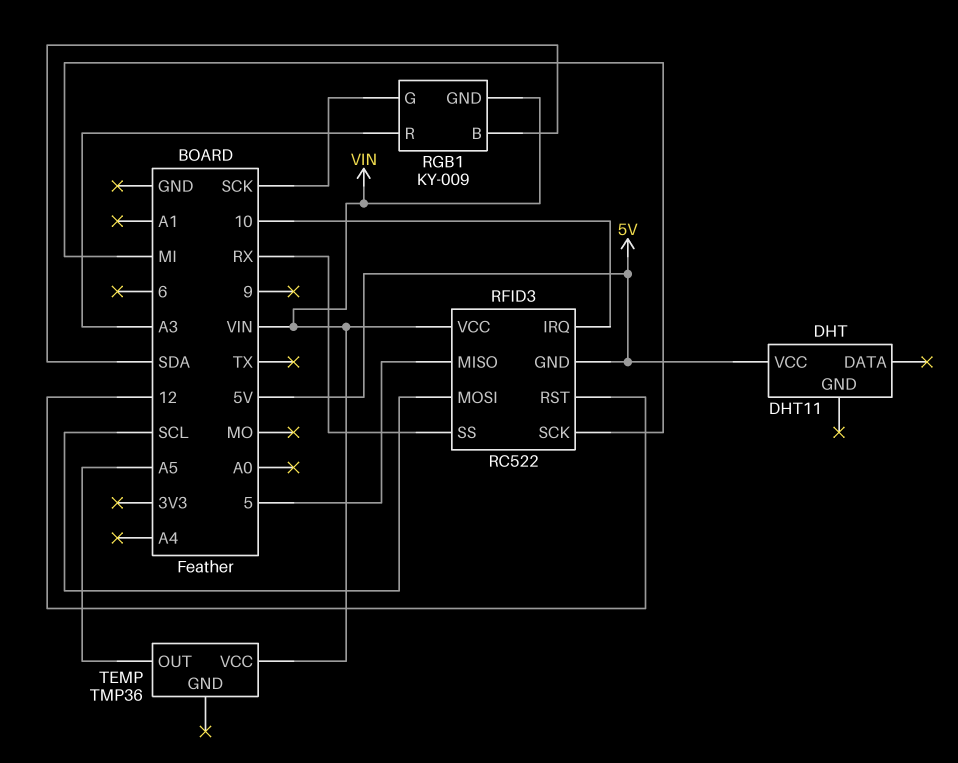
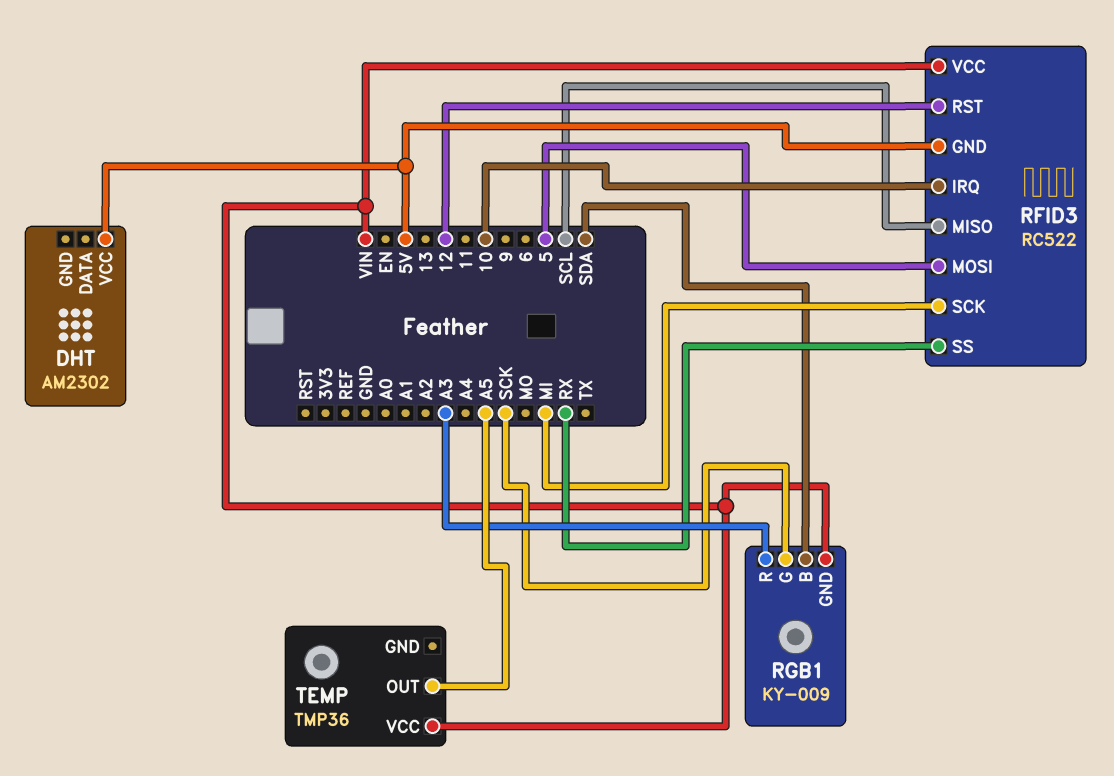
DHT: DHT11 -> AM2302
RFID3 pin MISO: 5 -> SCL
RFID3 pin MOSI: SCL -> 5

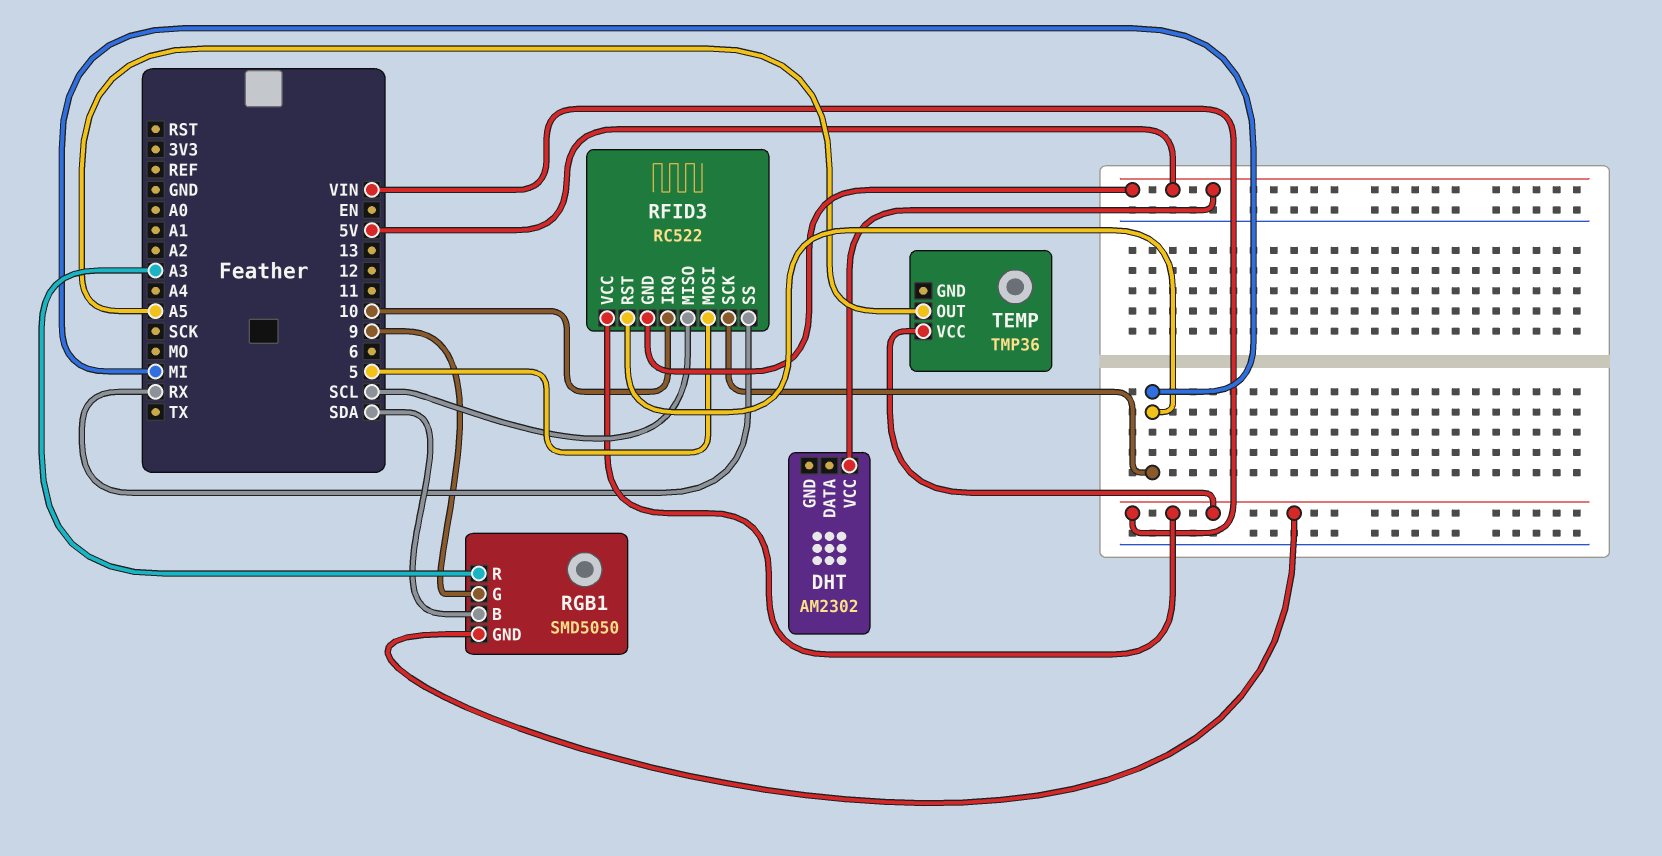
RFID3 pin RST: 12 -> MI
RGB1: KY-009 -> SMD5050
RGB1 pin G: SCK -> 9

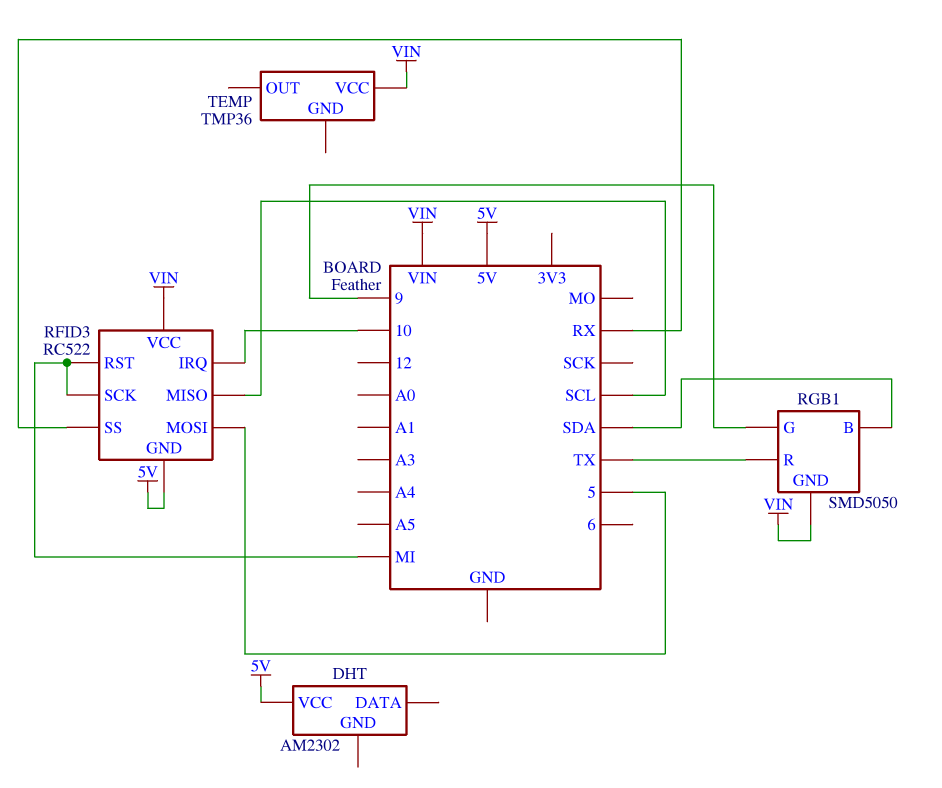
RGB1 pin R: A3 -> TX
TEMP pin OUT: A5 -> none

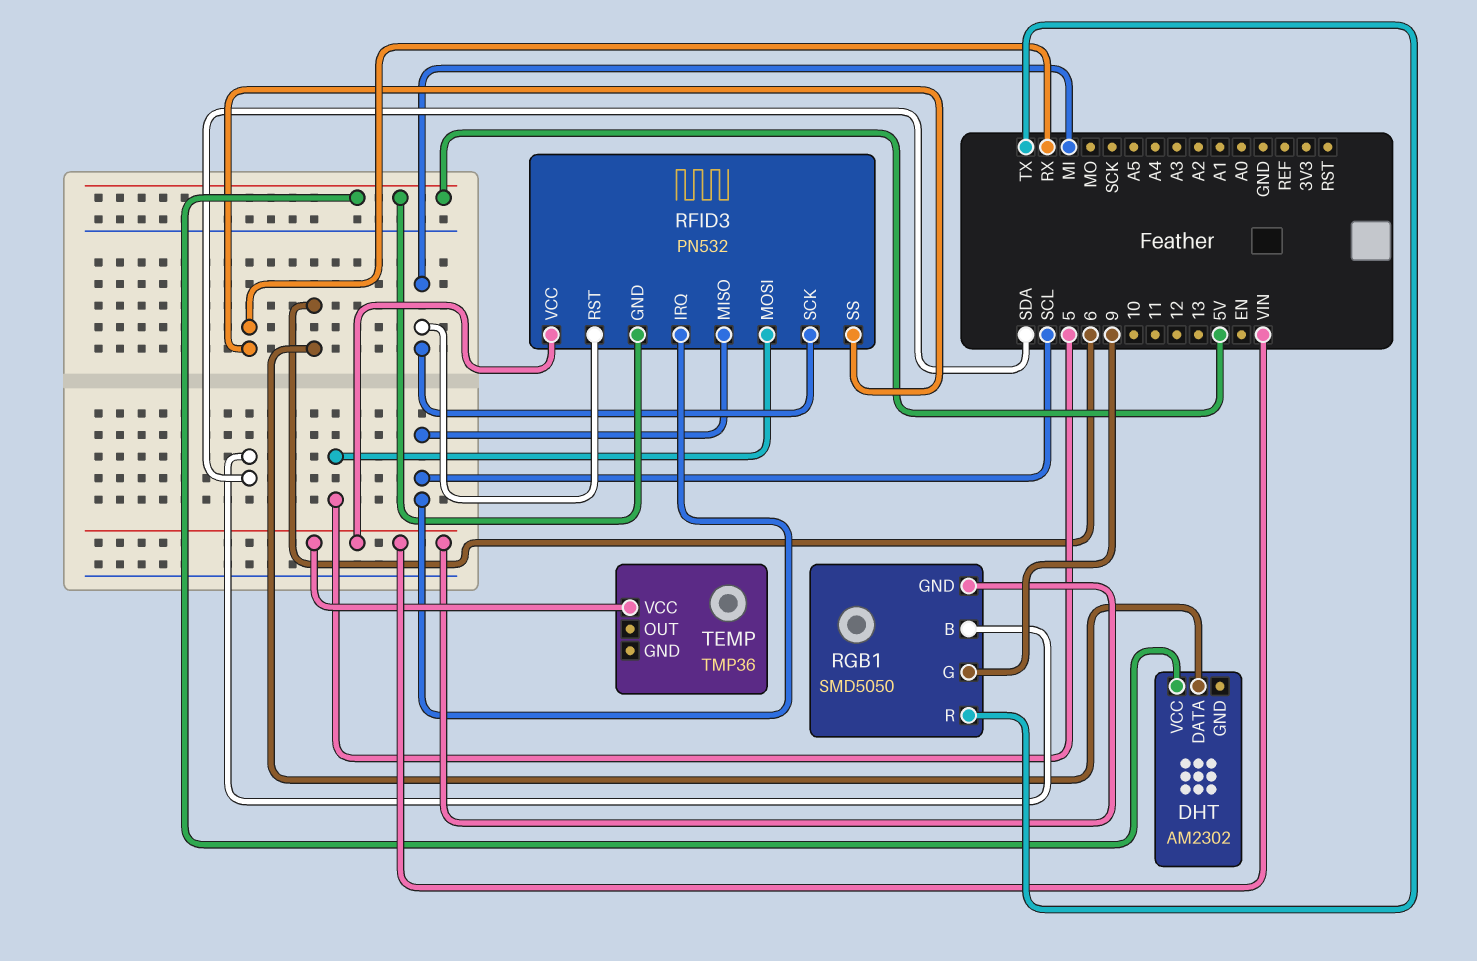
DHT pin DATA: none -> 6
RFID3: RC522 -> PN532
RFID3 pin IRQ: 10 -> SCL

---

Task to complete :: Make an exact copy of only those lines that run from the line with "RGB1 pin G: SCK -> 9" through the end of the records, excluding pictures.

Solution for this problem ::
RGB1 pin G: SCK -> 9

RGB1 pin R: A3 -> TX
TEMP pin OUT: A5 -> none

DHT pin DATA: none -> 6
RFID3: RC522 -> PN532
RFID3 pin IRQ: 10 -> SCL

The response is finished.